WHAT YOU WILL DO: Please transcribe the data below in full. Omit any picture you find in it.

PROVIDED RECORDS:
Content starts

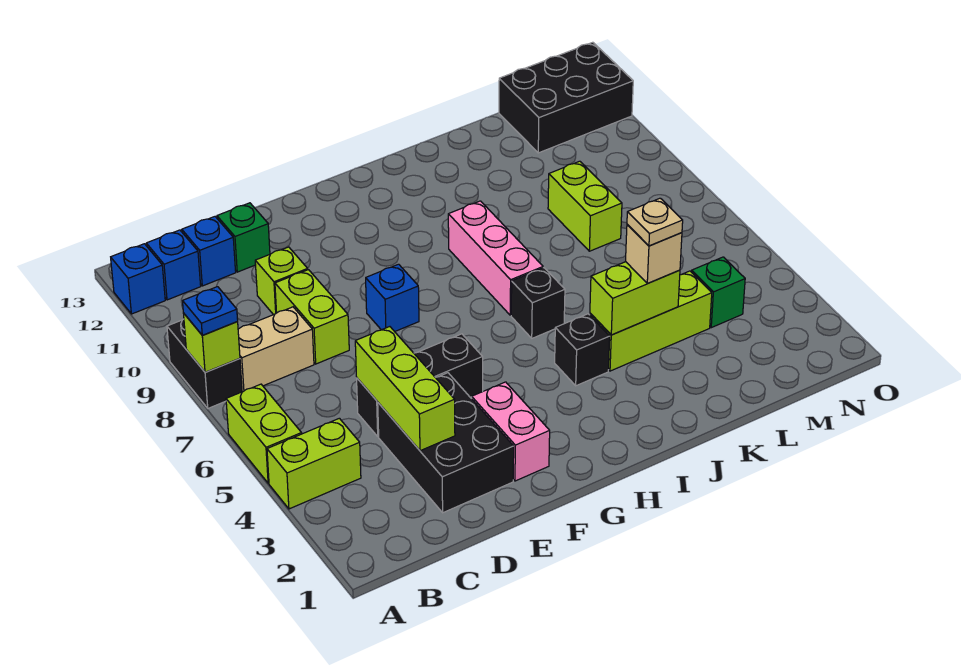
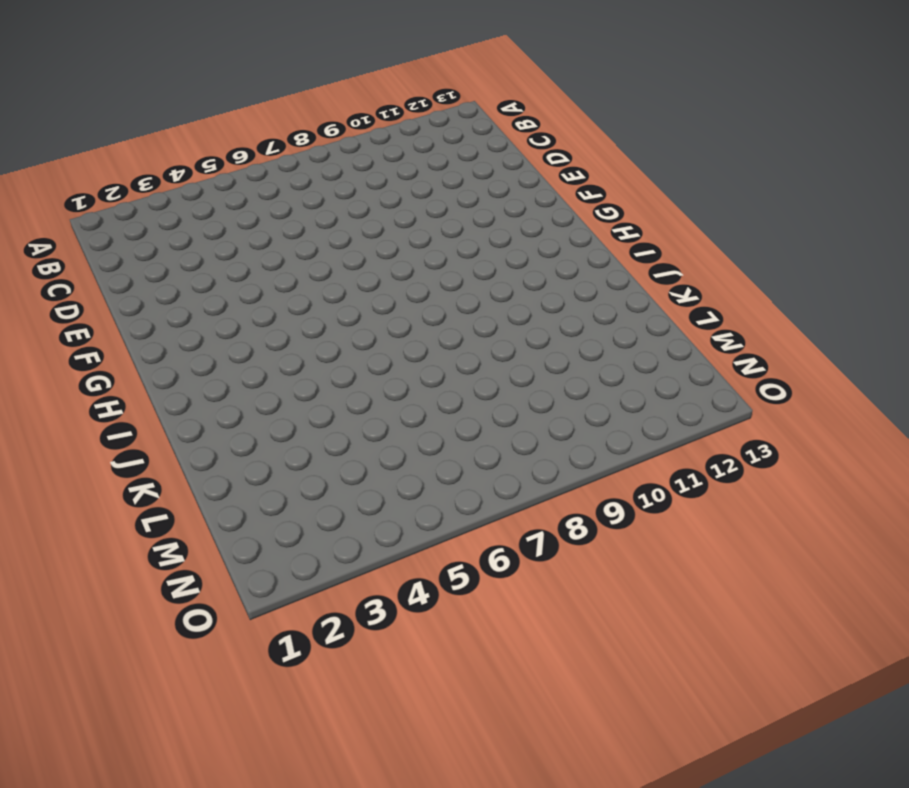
none -> lime 1x2 brick [267,418,361,509]
none -> lime 1x2 brick [226,384,302,483]
none -> black 1x2 brick [167,319,242,408]

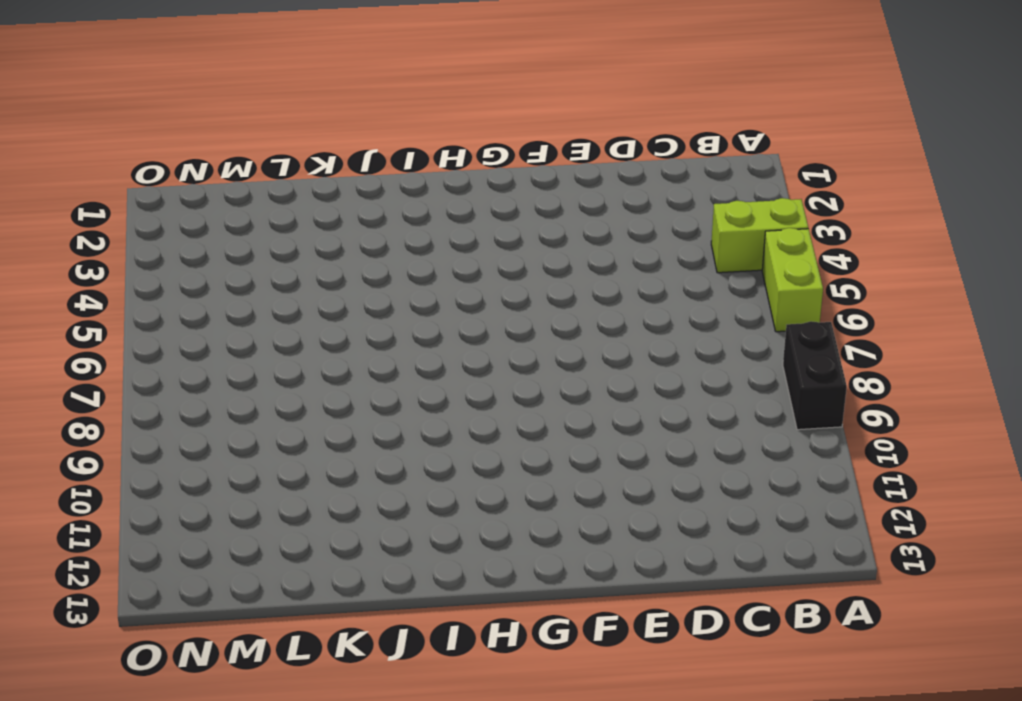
none -> blue 1x1 brick [111,244,165,314]
none -> tan 1x2 brick [238,307,314,392]
none -> blue 1x1 brick [146,230,201,300]

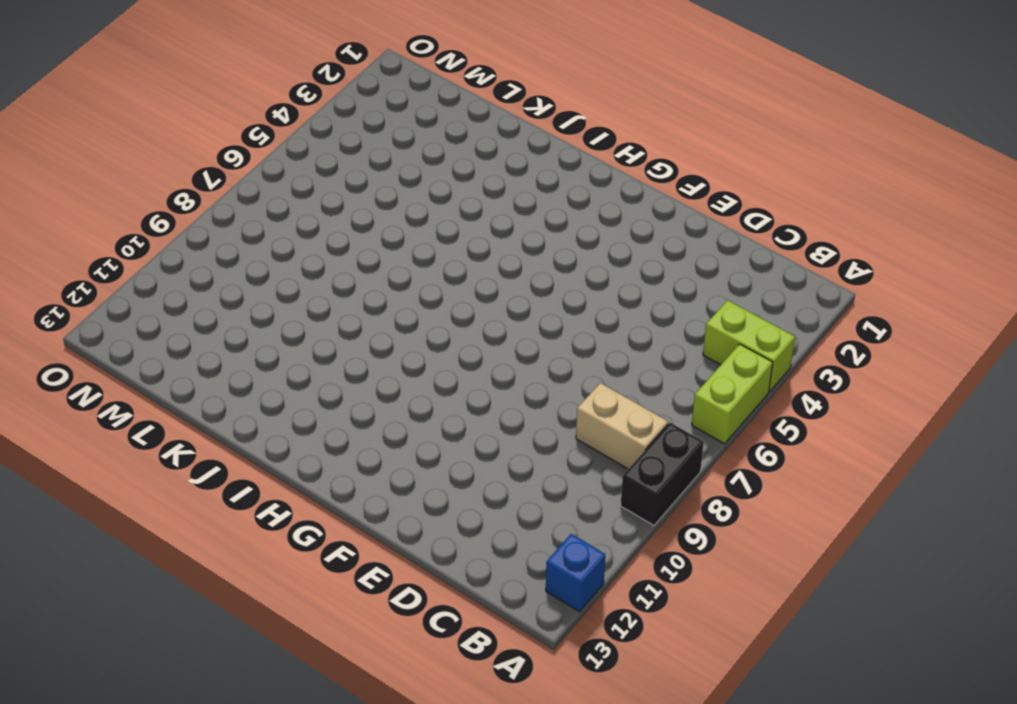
none -> blue 1x1 brick [146,230,201,300]
none -> blue 1x1 brick [182,217,236,286]
none -> black 2x3 brick [378,373,514,513]

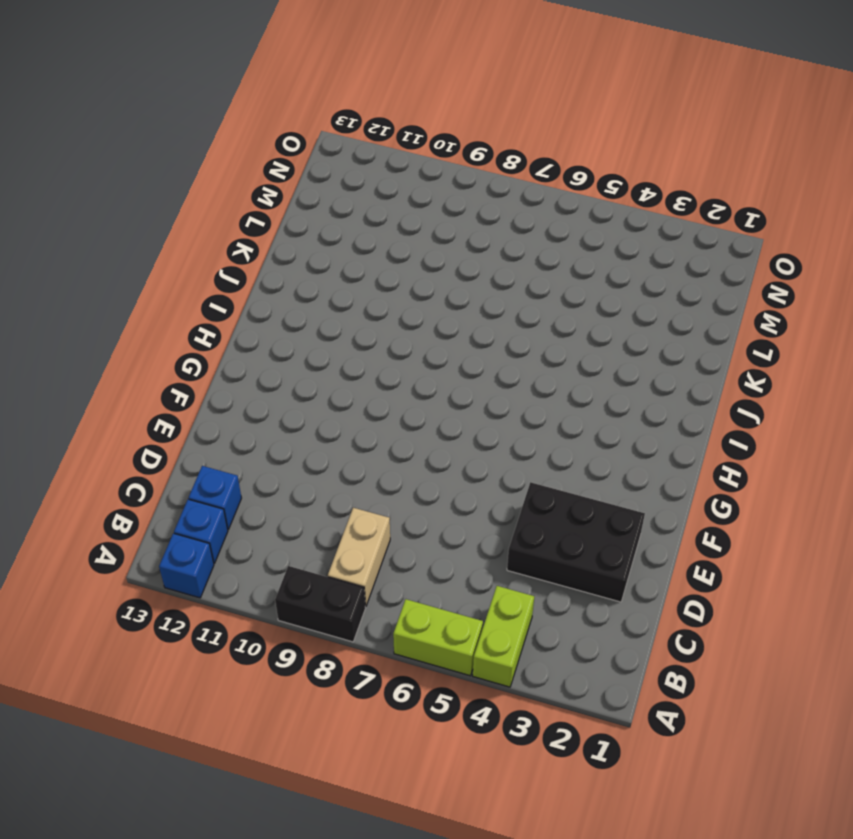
none -> black 1x3 brick [357,334,483,437]
none -> lime 1x2 brick [275,270,349,364]
none -> lime 1x1 brick [255,247,308,315]

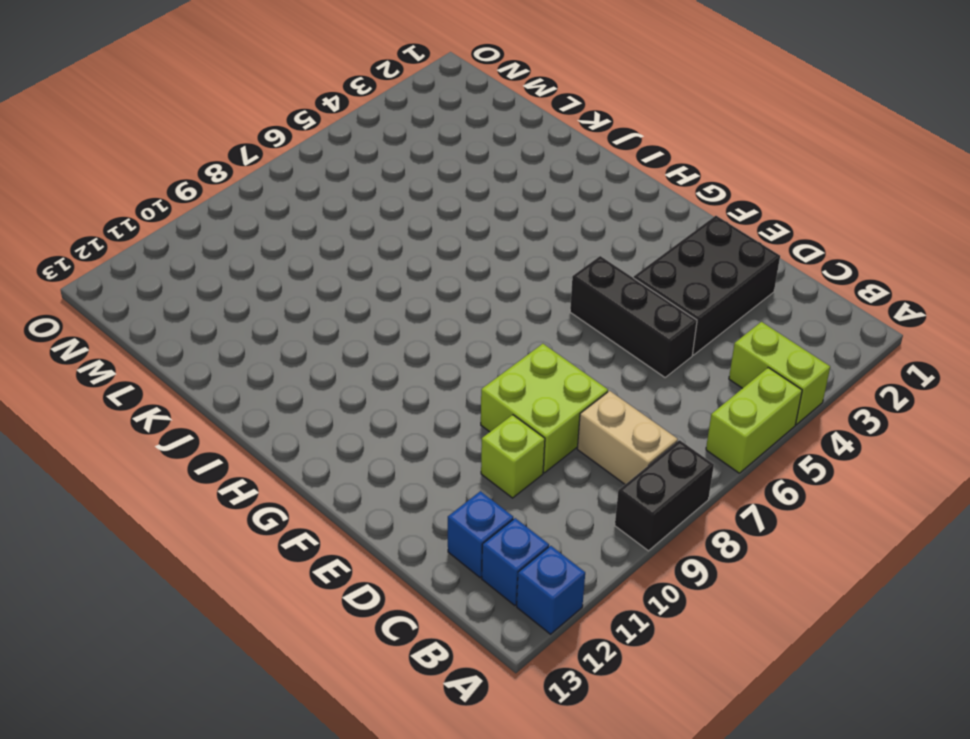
lime 2x2 brick [481,344,608,473] -> lime 1x2 brick [275,270,349,364]
none -> green 1x1 brick [217,203,270,272]
none -> pink 1x2 brick [472,382,550,481]
none -> blue 1x1 brick [366,264,419,332]

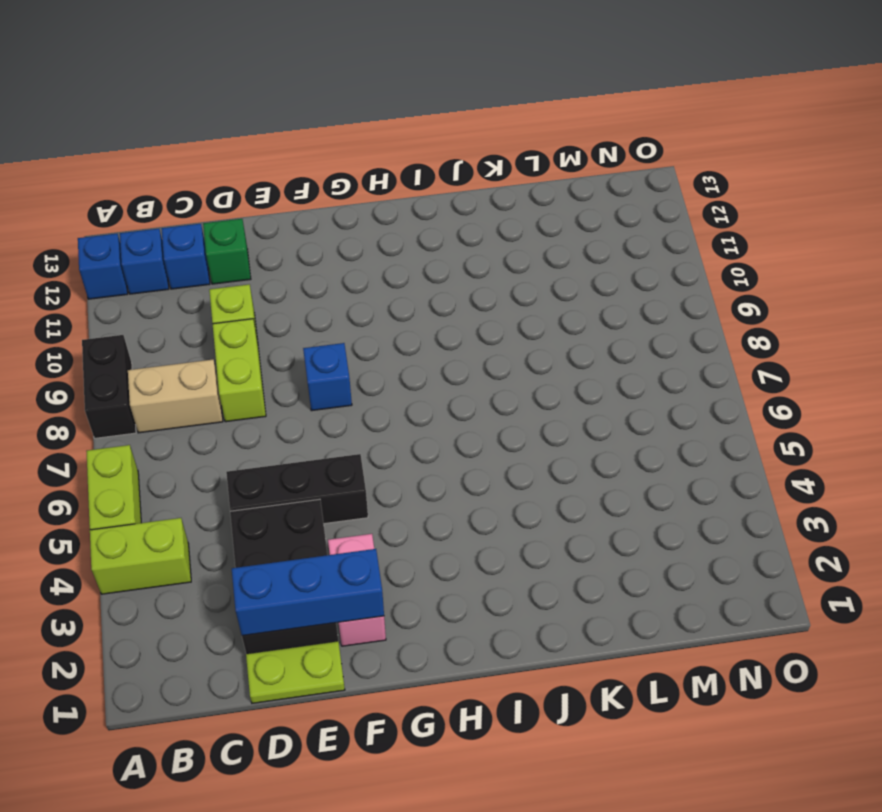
lime 1x2 plate [246,641,345,703] -> none
blue 1x3 brick [232,549,384,636] -> none
none -> black 1x1 brick [555,314,610,386]
none -> black 1x1 brick [511,268,565,338]
none -> pink 1x3 brick [448,201,543,315]

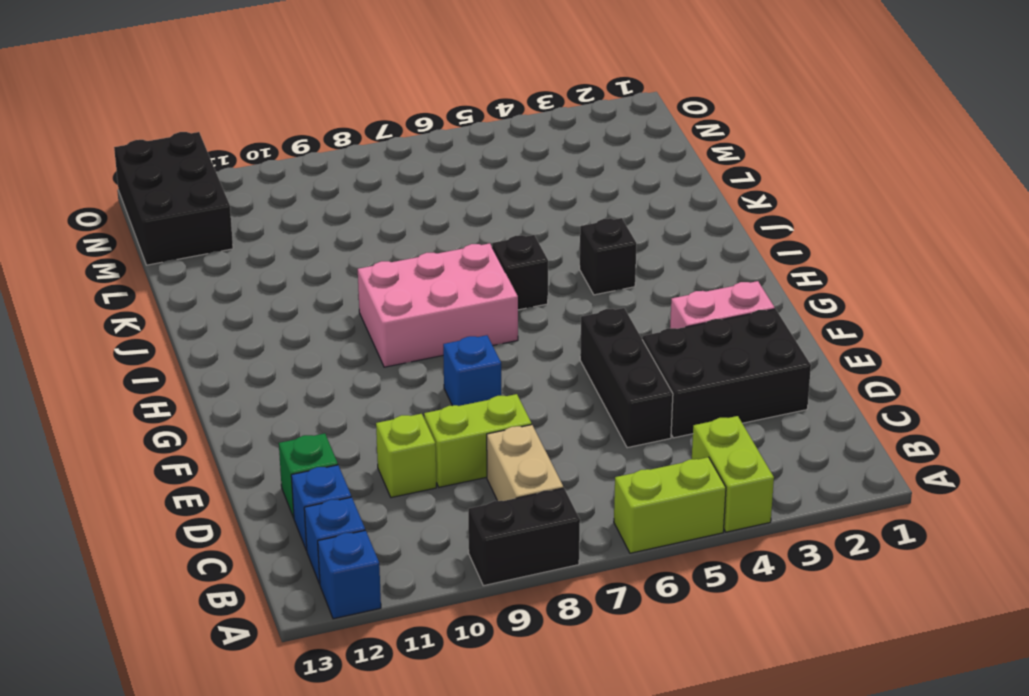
pink 2x3 brick [358,243,518,367] -> pink 1x3 brick [448,201,543,315]
none -> lime 1x3 brick [590,271,712,371]
none -> lime 1x2 brick [548,161,622,251]
none -> green 1x1 brick [692,257,745,328]

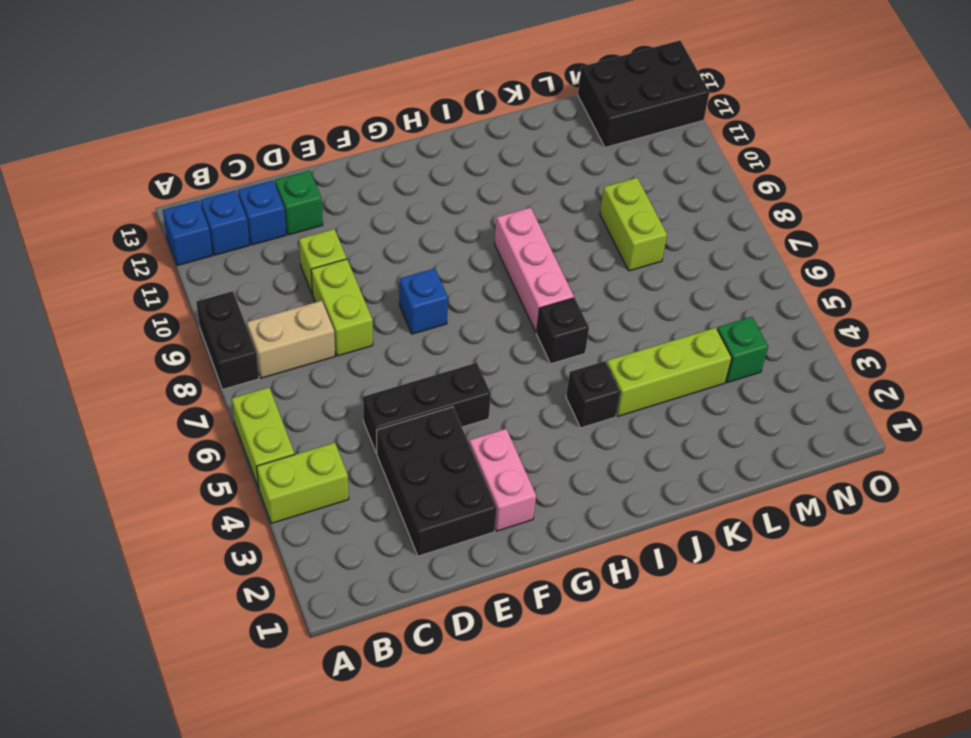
none -> lime 1x1 brick [183,313,240,372]
none -> lime 1x3 brick [355,327,455,451]
none -> lime 1x2 brick [590,262,680,335]

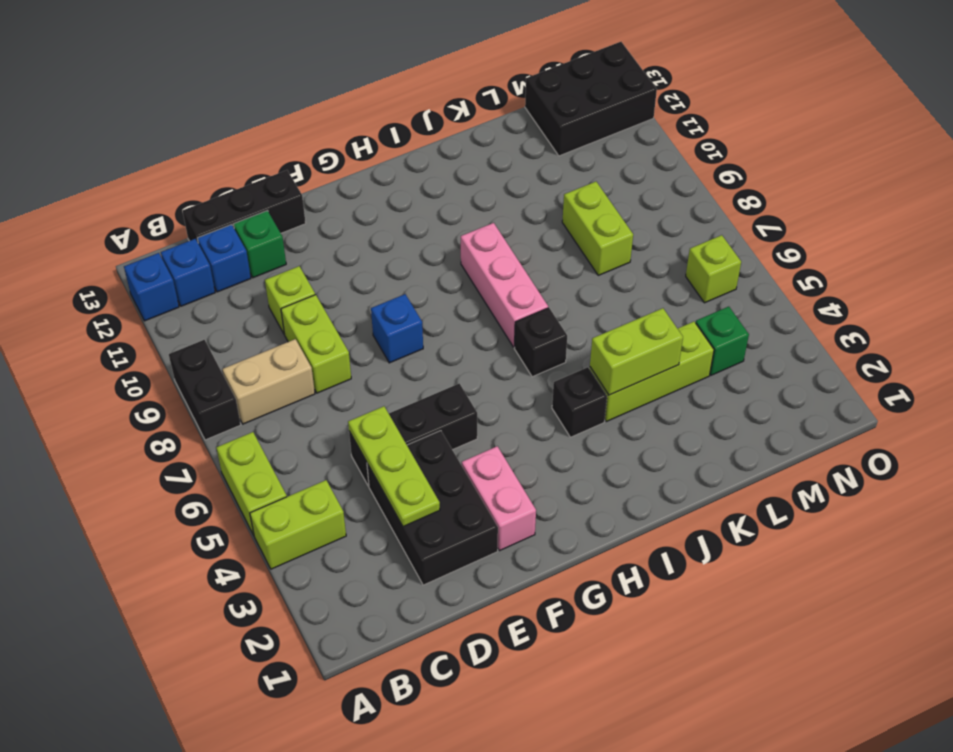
black 1x3 brick [182,170,306,242] -> none
lime 1x3 plate [348,406,440,527] -> lime 1x3 brick [355,327,455,451]
lime 1x1 brick [686,235,741,303] -> lime 1x1 brick moved to [183,313,240,372]
none -> blue 1x1 plate [183,287,238,335]
none -> tan 1x1 brick [626,224,682,283]
none -> tan 1x1 plate [627,198,683,246]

Content ends

TASK RESPONSE:
none -> lime 1x2 brick [267,418,361,509]
none -> lime 1x2 brick [226,384,302,483]
none -> black 1x2 brick [167,319,242,408]

none -> blue 1x1 brick [111,244,165,314]
none -> tan 1x2 brick [238,307,314,392]
none -> blue 1x1 brick [146,230,201,300]

none -> blue 1x1 brick [146,230,201,300]
none -> blue 1x1 brick [182,217,236,286]
none -> black 2x3 brick [378,373,514,513]

none -> black 1x3 brick [357,334,483,437]
none -> lime 1x2 brick [275,270,349,364]
none -> lime 1x1 brick [255,247,308,315]

lime 2x2 brick [481,344,608,473] -> lime 1x2 brick [275,270,349,364]
none -> green 1x1 brick [217,203,270,272]
none -> pink 1x2 brick [472,382,550,481]
none -> blue 1x1 brick [366,264,419,332]

lime 1x2 plate [246,641,345,703] -> none
blue 1x3 brick [232,549,384,636] -> none
none -> black 1x1 brick [555,314,610,386]
none -> black 1x1 brick [511,268,565,338]
none -> pink 1x3 brick [448,201,543,315]

pink 2x3 brick [358,243,518,367] -> pink 1x3 brick [448,201,543,315]
none -> lime 1x3 brick [590,271,712,371]
none -> lime 1x2 brick [548,161,622,251]
none -> green 1x1 brick [692,257,745,328]

none -> lime 1x1 brick [183,313,240,372]
none -> lime 1x3 brick [355,327,455,451]
none -> lime 1x2 brick [590,262,680,335]

black 1x3 brick [182,170,306,242] -> none
lime 1x3 plate [348,406,440,527] -> lime 1x3 brick [355,327,455,451]
lime 1x1 brick [686,235,741,303] -> lime 1x1 brick moved to [183,313,240,372]
none -> blue 1x1 plate [183,287,238,335]
none -> tan 1x1 brick [626,224,682,283]
none -> tan 1x1 plate [627,198,683,246]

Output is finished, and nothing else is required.